AVAILABLE DATA Block Start

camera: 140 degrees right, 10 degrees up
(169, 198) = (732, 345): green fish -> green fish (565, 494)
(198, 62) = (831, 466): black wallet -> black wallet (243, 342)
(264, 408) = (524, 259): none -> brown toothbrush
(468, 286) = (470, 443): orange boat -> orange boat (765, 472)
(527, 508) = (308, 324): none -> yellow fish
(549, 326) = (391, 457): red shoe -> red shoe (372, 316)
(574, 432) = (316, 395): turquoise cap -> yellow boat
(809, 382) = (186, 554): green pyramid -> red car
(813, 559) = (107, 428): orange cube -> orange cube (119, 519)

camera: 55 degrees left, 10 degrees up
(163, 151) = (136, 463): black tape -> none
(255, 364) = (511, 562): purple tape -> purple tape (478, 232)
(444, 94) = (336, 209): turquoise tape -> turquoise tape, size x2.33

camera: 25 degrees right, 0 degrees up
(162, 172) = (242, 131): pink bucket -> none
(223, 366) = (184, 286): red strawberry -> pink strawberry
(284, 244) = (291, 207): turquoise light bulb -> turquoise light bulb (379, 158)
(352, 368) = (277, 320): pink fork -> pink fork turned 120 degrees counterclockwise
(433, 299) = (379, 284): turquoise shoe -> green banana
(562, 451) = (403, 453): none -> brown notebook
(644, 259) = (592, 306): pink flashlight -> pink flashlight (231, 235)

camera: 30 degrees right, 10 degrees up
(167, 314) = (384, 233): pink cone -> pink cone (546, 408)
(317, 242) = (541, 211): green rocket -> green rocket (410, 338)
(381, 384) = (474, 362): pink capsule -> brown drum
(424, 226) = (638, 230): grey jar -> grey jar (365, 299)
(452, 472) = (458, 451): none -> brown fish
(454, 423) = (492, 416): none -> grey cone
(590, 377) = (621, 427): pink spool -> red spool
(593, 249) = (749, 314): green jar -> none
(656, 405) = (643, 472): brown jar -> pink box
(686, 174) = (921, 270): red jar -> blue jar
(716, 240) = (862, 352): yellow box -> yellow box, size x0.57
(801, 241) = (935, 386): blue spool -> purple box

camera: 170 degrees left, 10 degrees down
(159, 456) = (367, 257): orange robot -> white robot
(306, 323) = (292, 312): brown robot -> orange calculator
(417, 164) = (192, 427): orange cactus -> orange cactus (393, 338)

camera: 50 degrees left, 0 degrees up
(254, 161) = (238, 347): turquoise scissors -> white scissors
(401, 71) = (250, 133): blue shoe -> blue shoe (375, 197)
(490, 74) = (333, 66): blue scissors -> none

AVAILABLE DATA Block End

### WHAT THE EXERCISE ASKS
Retype each record, matching it exactly.

### TASK SOLUTION
camera: 140 degrees right, 10 degrees up
(169, 198) = (732, 345): green fish -> green fish (565, 494)
(198, 62) = (831, 466): black wallet -> black wallet (243, 342)
(264, 408) = (524, 259): none -> brown toothbrush
(468, 286) = (470, 443): orange boat -> orange boat (765, 472)
(527, 508) = (308, 324): none -> yellow fish
(549, 326) = (391, 457): red shoe -> red shoe (372, 316)
(574, 432) = (316, 395): turquoise cap -> yellow boat
(809, 382) = (186, 554): green pyramid -> red car
(813, 559) = (107, 428): orange cube -> orange cube (119, 519)

camera: 55 degrees left, 10 degrees up
(163, 151) = (136, 463): black tape -> none
(255, 364) = (511, 562): purple tape -> purple tape (478, 232)
(444, 94) = (336, 209): turquoise tape -> turquoise tape, size x2.33

camera: 25 degrees right, 0 degrees up
(162, 172) = (242, 131): pink bucket -> none
(223, 366) = (184, 286): red strawberry -> pink strawberry
(284, 244) = (291, 207): turquoise light bulb -> turquoise light bulb (379, 158)
(352, 368) = (277, 320): pink fork -> pink fork turned 120 degrees counterclockwise
(433, 299) = (379, 284): turquoise shoe -> green banana
(562, 451) = (403, 453): none -> brown notebook
(644, 259) = (592, 306): pink flashlight -> pink flashlight (231, 235)

camera: 30 degrees right, 10 degrees up
(167, 314) = (384, 233): pink cone -> pink cone (546, 408)
(317, 242) = (541, 211): green rocket -> green rocket (410, 338)
(381, 384) = (474, 362): pink capsule -> brown drum
(424, 226) = (638, 230): grey jar -> grey jar (365, 299)
(452, 472) = (458, 451): none -> brown fish
(454, 423) = (492, 416): none -> grey cone
(590, 377) = (621, 427): pink spool -> red spool
(593, 249) = (749, 314): green jar -> none
(656, 405) = (643, 472): brown jar -> pink box
(686, 174) = (921, 270): red jar -> blue jar
(716, 240) = (862, 352): yellow box -> yellow box, size x0.57
(801, 241) = (935, 386): blue spool -> purple box

camera: 170 degrees left, 10 degrees down
(159, 456) = (367, 257): orange robot -> white robot
(306, 323) = (292, 312): brown robot -> orange calculator
(417, 164) = (192, 427): orange cactus -> orange cactus (393, 338)

camera: 50 degrees left, 0 degrees up
(254, 161) = (238, 347): turquoise scissors -> white scissors
(401, 71) = (250, 133): blue shoe -> blue shoe (375, 197)
(490, 74) = (333, 66): blue scissors -> none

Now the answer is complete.